### Provided records
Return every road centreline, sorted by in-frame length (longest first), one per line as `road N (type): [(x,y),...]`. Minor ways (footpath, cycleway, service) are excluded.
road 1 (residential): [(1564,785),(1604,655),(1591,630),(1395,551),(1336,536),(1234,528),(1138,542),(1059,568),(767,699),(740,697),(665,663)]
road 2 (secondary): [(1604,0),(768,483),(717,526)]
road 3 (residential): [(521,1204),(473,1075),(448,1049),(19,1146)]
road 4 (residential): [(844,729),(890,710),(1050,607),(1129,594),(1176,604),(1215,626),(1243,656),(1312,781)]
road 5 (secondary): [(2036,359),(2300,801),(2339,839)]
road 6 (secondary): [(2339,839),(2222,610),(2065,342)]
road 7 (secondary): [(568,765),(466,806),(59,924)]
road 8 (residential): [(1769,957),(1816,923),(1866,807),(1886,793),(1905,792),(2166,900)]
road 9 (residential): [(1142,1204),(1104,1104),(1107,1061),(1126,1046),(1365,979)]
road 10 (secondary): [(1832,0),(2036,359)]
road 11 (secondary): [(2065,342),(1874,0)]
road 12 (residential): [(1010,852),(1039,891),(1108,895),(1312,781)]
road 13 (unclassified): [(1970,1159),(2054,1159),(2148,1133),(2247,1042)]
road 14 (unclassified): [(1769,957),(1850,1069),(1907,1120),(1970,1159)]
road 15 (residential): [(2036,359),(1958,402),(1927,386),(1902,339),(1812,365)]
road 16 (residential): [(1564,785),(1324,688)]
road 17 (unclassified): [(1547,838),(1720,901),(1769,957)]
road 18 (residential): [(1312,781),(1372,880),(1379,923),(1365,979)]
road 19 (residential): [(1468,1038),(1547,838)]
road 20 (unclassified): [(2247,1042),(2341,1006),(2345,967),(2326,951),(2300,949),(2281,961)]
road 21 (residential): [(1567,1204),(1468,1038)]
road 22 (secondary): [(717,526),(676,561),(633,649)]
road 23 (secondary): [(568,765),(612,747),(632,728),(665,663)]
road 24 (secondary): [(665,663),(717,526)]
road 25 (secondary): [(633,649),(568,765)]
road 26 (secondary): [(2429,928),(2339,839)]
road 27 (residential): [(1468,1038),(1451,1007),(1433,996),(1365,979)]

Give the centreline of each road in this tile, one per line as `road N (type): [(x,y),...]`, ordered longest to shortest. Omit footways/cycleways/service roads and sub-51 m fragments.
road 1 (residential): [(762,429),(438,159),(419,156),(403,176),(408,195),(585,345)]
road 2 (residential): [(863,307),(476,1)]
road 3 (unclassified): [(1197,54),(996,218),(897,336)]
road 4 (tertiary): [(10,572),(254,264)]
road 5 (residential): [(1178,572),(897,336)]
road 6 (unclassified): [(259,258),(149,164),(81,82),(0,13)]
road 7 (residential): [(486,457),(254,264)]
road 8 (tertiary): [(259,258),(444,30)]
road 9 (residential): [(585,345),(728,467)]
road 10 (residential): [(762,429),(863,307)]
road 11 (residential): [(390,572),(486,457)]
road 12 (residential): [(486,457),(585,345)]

### Exercise objective
Going line by line, set down the data above exactly as given.

### Solution to the problem
Return every road centreline, sorted by in-frame length (longest first), one per line as `road N (type): [(x,y),...]`. Minor ways (footpath, cycleway, service) are excluded.
road 1 (residential): [(1564,785),(1604,655),(1591,630),(1395,551),(1336,536),(1234,528),(1138,542),(1059,568),(767,699),(740,697),(665,663)]
road 2 (secondary): [(1604,0),(768,483),(717,526)]
road 3 (residential): [(521,1204),(473,1075),(448,1049),(19,1146)]
road 4 (residential): [(844,729),(890,710),(1050,607),(1129,594),(1176,604),(1215,626),(1243,656),(1312,781)]
road 5 (secondary): [(2036,359),(2300,801),(2339,839)]
road 6 (secondary): [(2339,839),(2222,610),(2065,342)]
road 7 (secondary): [(568,765),(466,806),(59,924)]
road 8 (residential): [(1769,957),(1816,923),(1866,807),(1886,793),(1905,792),(2166,900)]
road 9 (residential): [(1142,1204),(1104,1104),(1107,1061),(1126,1046),(1365,979)]
road 10 (secondary): [(1832,0),(2036,359)]
road 11 (secondary): [(2065,342),(1874,0)]
road 12 (residential): [(1010,852),(1039,891),(1108,895),(1312,781)]
road 13 (unclassified): [(1970,1159),(2054,1159),(2148,1133),(2247,1042)]
road 14 (unclassified): [(1769,957),(1850,1069),(1907,1120),(1970,1159)]
road 15 (residential): [(2036,359),(1958,402),(1927,386),(1902,339),(1812,365)]
road 16 (residential): [(1564,785),(1324,688)]
road 17 (unclassified): [(1547,838),(1720,901),(1769,957)]
road 18 (residential): [(1312,781),(1372,880),(1379,923),(1365,979)]
road 19 (residential): [(1468,1038),(1547,838)]
road 20 (unclassified): [(2247,1042),(2341,1006),(2345,967),(2326,951),(2300,949),(2281,961)]
road 21 (residential): [(1567,1204),(1468,1038)]
road 22 (secondary): [(717,526),(676,561),(633,649)]
road 23 (secondary): [(568,765),(612,747),(632,728),(665,663)]
road 24 (secondary): [(665,663),(717,526)]
road 25 (secondary): [(633,649),(568,765)]
road 26 (secondary): [(2429,928),(2339,839)]
road 27 (residential): [(1468,1038),(1451,1007),(1433,996),(1365,979)]

Give the centreline of each road in this tile, one per line as `road N (type): [(x,y),...]`, ordered longest to shortest. Omit footways/cycleways/service roads and sub-51 m fragments.
road 1 (residential): [(762,429),(438,159),(419,156),(403,176),(408,195),(585,345)]
road 2 (residential): [(863,307),(476,1)]
road 3 (unclassified): [(1197,54),(996,218),(897,336)]
road 4 (tertiary): [(10,572),(254,264)]
road 5 (residential): [(1178,572),(897,336)]
road 6 (unclassified): [(259,258),(149,164),(81,82),(0,13)]
road 7 (residential): [(486,457),(254,264)]
road 8 (tertiary): [(259,258),(444,30)]
road 9 (residential): [(585,345),(728,467)]
road 10 (residential): [(762,429),(863,307)]
road 11 (residential): [(390,572),(486,457)]
road 12 (residential): [(486,457),(585,345)]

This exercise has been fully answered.